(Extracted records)
=-=-=-=-=
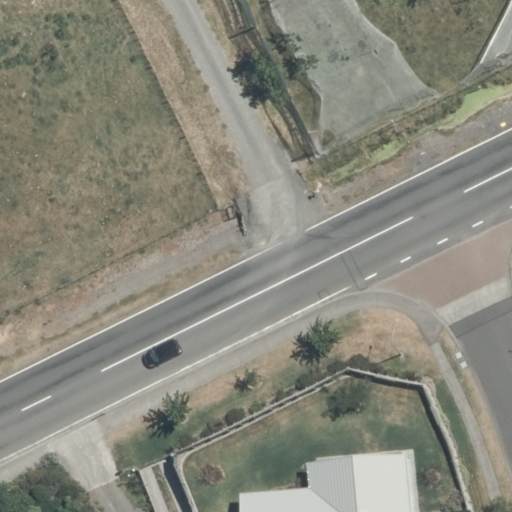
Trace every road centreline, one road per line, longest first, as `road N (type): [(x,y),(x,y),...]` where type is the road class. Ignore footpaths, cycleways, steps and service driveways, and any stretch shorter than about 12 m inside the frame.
road 1 (unclassified): [(0,421),(431,209)]
road 2 (residential): [(511,379),(431,209)]
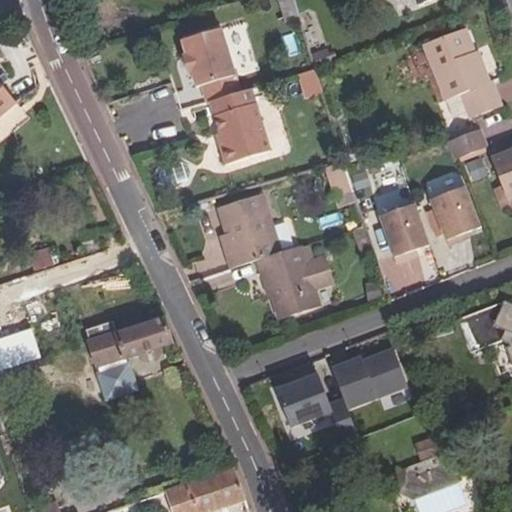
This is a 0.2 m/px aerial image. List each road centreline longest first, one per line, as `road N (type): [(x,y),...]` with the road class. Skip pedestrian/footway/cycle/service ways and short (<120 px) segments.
road 1 (tertiary): [(213,383),(53,40),(42,0)]
road 2 (residential): [(213,383),(511,266)]
road 3 (tertiary): [(268,511),(255,466),(213,383)]
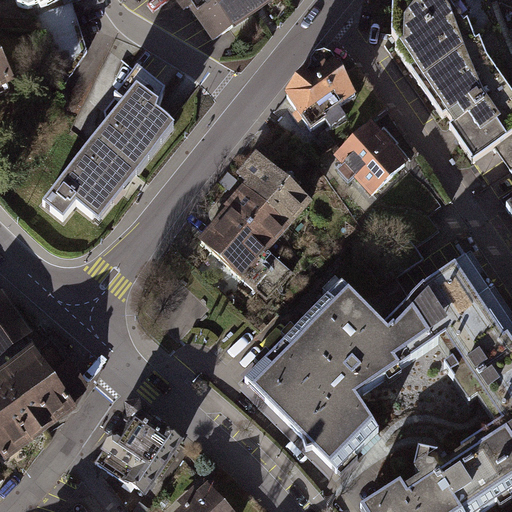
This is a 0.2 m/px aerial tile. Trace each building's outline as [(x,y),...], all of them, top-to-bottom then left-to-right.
[(6,0),(19,27),(73,3),(71,0),(6,0)] [(184,0),(192,12),(214,43),(261,11),(276,0),(184,0)] [(511,207),(502,214),(511,228),(511,71),(504,55),(483,0),(389,0),(388,37),(396,50),(392,53),(470,167),(493,152),(511,179),(511,207)] [(0,57),(0,88),(12,83),(0,57)] [(332,65),(287,98),(298,113),(313,134),(358,101),(332,65)] [(125,104),(44,204),(62,219),(76,203),(97,221),(175,127),(157,113),(164,92),(139,72),(118,98),(125,104)] [(372,133),(332,170),(362,203),(403,166),(372,133)] [(235,182),(243,189),(286,227),(307,204),(255,158),(235,182)] [(286,227),(243,189),(201,242),(242,279),(244,276),(258,261),(286,227)] [(416,223),(418,241),(439,238),(436,220),(416,223)] [(338,289),(241,386),(335,481),(378,439),(354,401),(441,345),(485,408),(504,436),(451,470),(404,499),(398,488),(358,511),(491,511),(511,499),(511,327),(467,262),(416,295),(381,331),(338,289)] [(185,285),(169,304),(198,328),(214,308),(185,285)] [(0,357),(30,338),(1,294),(0,294),(0,357)] [(35,354),(73,410),(89,399),(51,344),(35,354)] [(0,459),(73,410),(35,354),(0,378),(0,459)] [(140,412),(102,450),(151,499),(189,461),(140,412)] [(235,511),(216,484),(176,511),(235,511)]
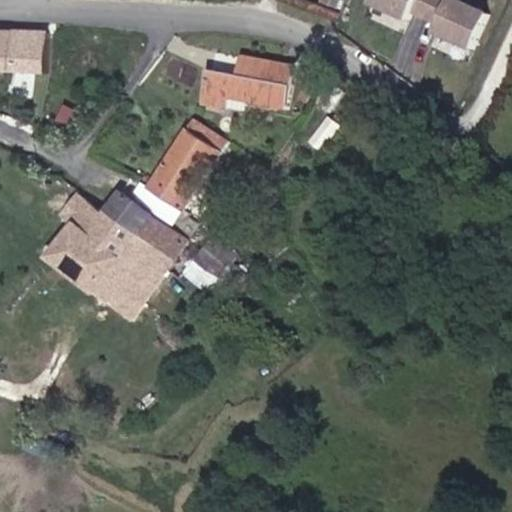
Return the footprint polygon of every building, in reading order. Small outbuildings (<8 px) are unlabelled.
[(493,16),(455,0),(375,0),(373,5),(412,22),(415,14),(442,26),(439,34),(477,51),(493,16)] [(0,71),(15,73),(18,33),(0,32),(0,71)] [(51,75),(53,34),(18,33),(15,73),(51,75)] [(121,82),(146,40),(71,35),(67,76),(121,82)] [(289,109),(296,68),(245,58),(241,76),(213,71),(207,104),(229,108),(231,98),(289,109)] [(308,103),(319,85),(310,79),(300,97),(308,103)] [(331,113),(346,93),(332,82),(317,103),(331,113)] [(187,213),(232,143),(197,121),(153,190),(187,213)] [(25,229),(36,206),(8,193),(9,191),(0,186),(0,224),(3,218),(25,229)] [(140,232),(154,214),(123,193),(110,210),(140,232)] [(133,321),(190,240),(170,226),(156,243),(140,232),(110,210),(107,215),(82,196),(65,219),(76,227),(52,259),(133,321)] [(154,214),(140,232),(156,243),(170,226),(154,214)] [(275,257),(287,248),(273,235),(260,246),(275,257)] [(205,293),(238,256),(216,238),(184,274),(205,293)]
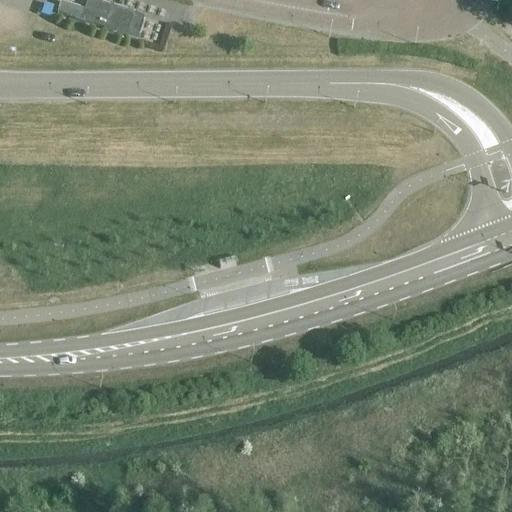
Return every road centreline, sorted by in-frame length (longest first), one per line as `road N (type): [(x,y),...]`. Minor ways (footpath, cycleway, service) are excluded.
=-=-=-=-=
* [STATED PROBLEM] Rewrite all of the lines above with "center line" in place of "centreline", keeping everything else the same. Omit the pictures.

* [EXERCISE ANSWER]
Trace every road center line, one road per line, longest first, as `road N (type): [(x,y),(x,y),...]` where type is the road class. Ignore footpaths, cycleways, steps and service driveways, and any stretch shorter than about 12 m inside the frame.
road 1 (unclassified): [(0,421),(431,209)]
road 2 (residential): [(511,379),(431,209)]
This is a 0.2 m/px aerial image. List each road center line longest first, one per line, as `road N (type): [(x,y),...]` with the road class. Skip pedestrian/footway/cycle/service ways and short (<120 px) segments.
road 1 (tertiary): [(213,383),(53,40),(42,0)]
road 2 (residential): [(213,383),(511,266)]
road 3 (tertiary): [(268,511),(255,466),(213,383)]
This is a 0.2 m/px aerial tile. Trace each building's outline as [(x,y),...], all of them, top-to-bottom then left-to-right.
[(6,0),(19,27),(73,3),(71,0),(6,0)] [(184,0),(192,12),(214,43),(261,11),(276,0),(184,0)] [(511,207),(502,214),(511,228),(511,71),(504,55),(483,0),(389,0),(388,37),(396,50),(392,53),(470,167),(493,152),(511,179),(511,207)] [(0,57),(0,88),(12,83),(0,57)] [(332,65),(287,98),(298,113),(313,134),(358,101),(332,65)] [(125,104),(44,204),(62,219),(76,203),(97,221),(175,127),(157,113),(164,92),(139,72),(118,98),(125,104)] [(372,133),(332,170),(362,203),(403,166),(372,133)] [(235,182),(243,189),(286,227),(307,204),(255,158),(235,182)] [(286,227),(243,189),(201,242),(242,279),(244,276),(258,261),(286,227)] [(416,223),(418,241),(439,238),(436,220),(416,223)] [(338,289),(241,386),(335,481),(378,439),(354,401),(441,345),(485,408),(504,436),(451,470),(404,499),(398,488),(358,511),(491,511),(511,499),(511,327),(467,262),(416,295),(381,331),(338,289)] [(185,285),(169,304),(198,328),(214,308),(185,285)] [(0,357),(30,338),(1,294),(0,294),(0,357)] [(35,354),(73,410),(89,399),(51,344),(35,354)] [(0,459),(73,410),(35,354),(0,378),(0,459)] [(140,412),(102,450),(151,499),(189,461),(140,412)] [(235,511),(216,484),(176,511),(235,511)]
Return the footprint polygon of every building, in reading order. Small outbuildings (<8 px) are unlabelled.
[(493,16),(455,0),(375,0),(373,5),(412,22),(415,14),(442,26),(439,34),(477,51),(493,16)] [(0,71),(15,73),(18,33),(0,32),(0,71)] [(51,75),(53,34),(18,33),(15,73),(51,75)] [(121,82),(146,40),(71,35),(67,76),(121,82)] [(289,109),(296,68),(245,58),(241,76),(213,71),(207,104),(229,108),(231,98),(289,109)] [(308,103),(319,85),(310,79),(300,97),(308,103)] [(331,113),(346,93),(332,82),(317,103),(331,113)] [(187,213),(232,143),(197,121),(153,190),(187,213)] [(25,229),(36,206),(8,193),(9,191),(0,186),(0,224),(3,218),(25,229)] [(140,232),(154,214),(123,193),(110,210),(140,232)] [(133,321),(190,240),(170,226),(156,243),(140,232),(110,210),(107,215),(82,196),(65,219),(76,227),(52,259),(133,321)] [(154,214),(140,232),(156,243),(170,226),(154,214)] [(275,257),(287,248),(273,235),(260,246),(275,257)] [(205,293),(238,256),(216,238),(184,274),(205,293)]
Return every road center line, sorted by in-frame length (longest first), one per line as `road N (type): [(x,y),...]`. Minor ways (footpath, cycleway, service) are excluded.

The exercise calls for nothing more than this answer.